Entries shown:
◆ ◆ ◆ ◆ ◆ ◆ ◆

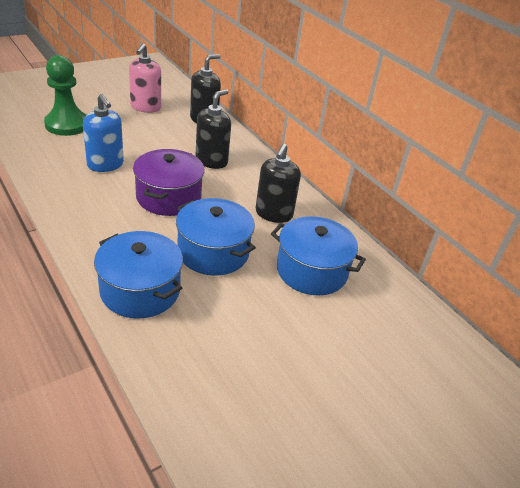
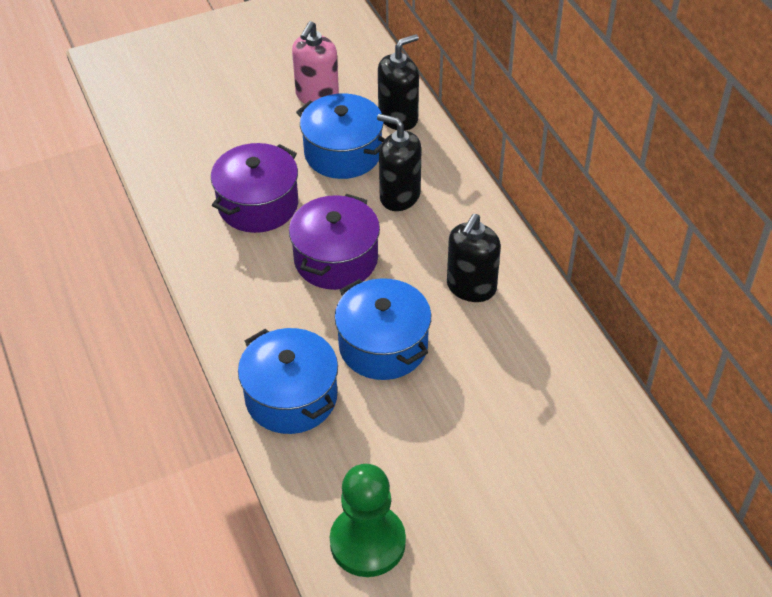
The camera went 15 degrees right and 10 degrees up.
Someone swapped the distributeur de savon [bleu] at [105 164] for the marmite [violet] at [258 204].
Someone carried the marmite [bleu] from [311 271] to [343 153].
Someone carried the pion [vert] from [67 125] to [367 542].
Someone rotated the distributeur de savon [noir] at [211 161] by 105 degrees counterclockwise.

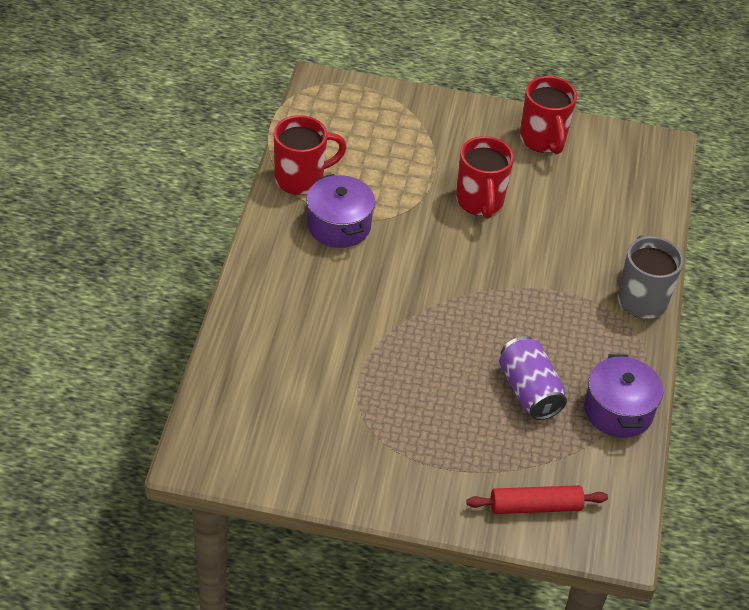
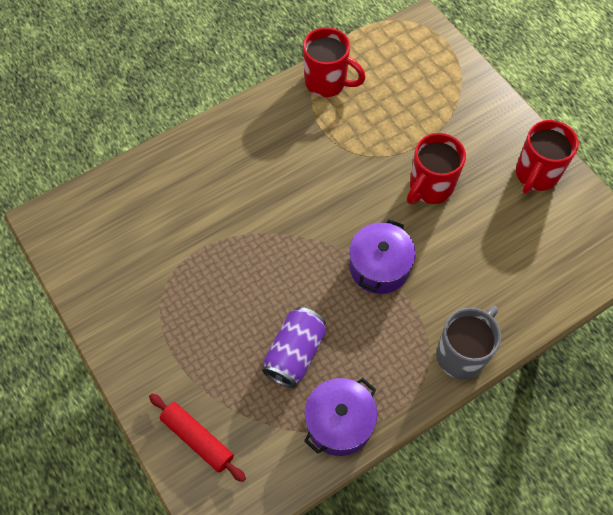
The camera went 50 degrees right and 15 degrees up.
Someone carried the marmite [violet] from [339 225] to [379 267].

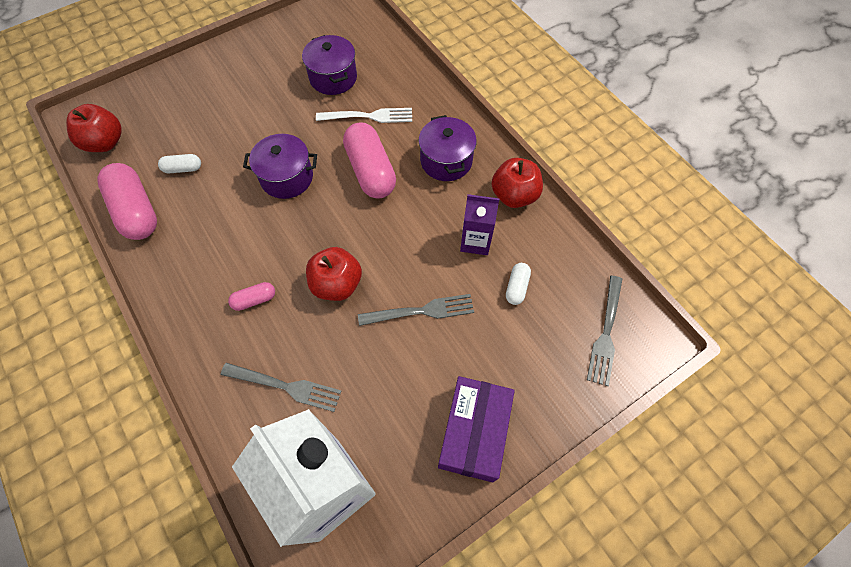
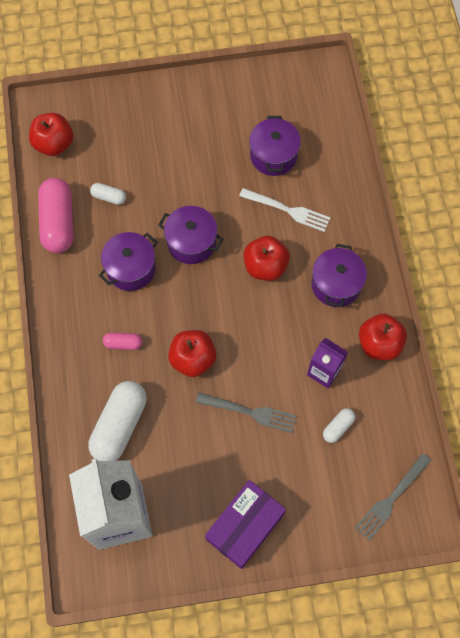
The camera went 25 degrees right and 5 degrees up.
Someone swapped the fourchette [gris] at [285 386] for the gélule [blanc] at [119 425].
Someone put down the marmite [violet] at [131 268].
Someone swapped the gélule [rose] at [370 171] for the pomme [rouge] at [265 266].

◆ ◆ ◆ ◆ ◆ ◆ ◆

Would you please output each record exactly, leaving the images out?

The camera went 15 degrees right and 10 degrees up.
Someone swapped the distributeur de savon [bleu] at [105 164] for the marmite [violet] at [258 204].
Someone carried the marmite [bleu] from [311 271] to [343 153].
Someone carried the pion [vert] from [67 125] to [367 542].
Someone rotated the distributeur de savon [noir] at [211 161] by 105 degrees counterclockwise.

The camera went 50 degrees right and 15 degrees up.
Someone carried the marmite [violet] from [339 225] to [379 267].

The camera went 25 degrees right and 5 degrees up.
Someone swapped the fourchette [gris] at [285 386] for the gélule [blanc] at [119 425].
Someone put down the marmite [violet] at [131 268].
Someone swapped the gélule [rose] at [370 171] for the pomme [rouge] at [265 266].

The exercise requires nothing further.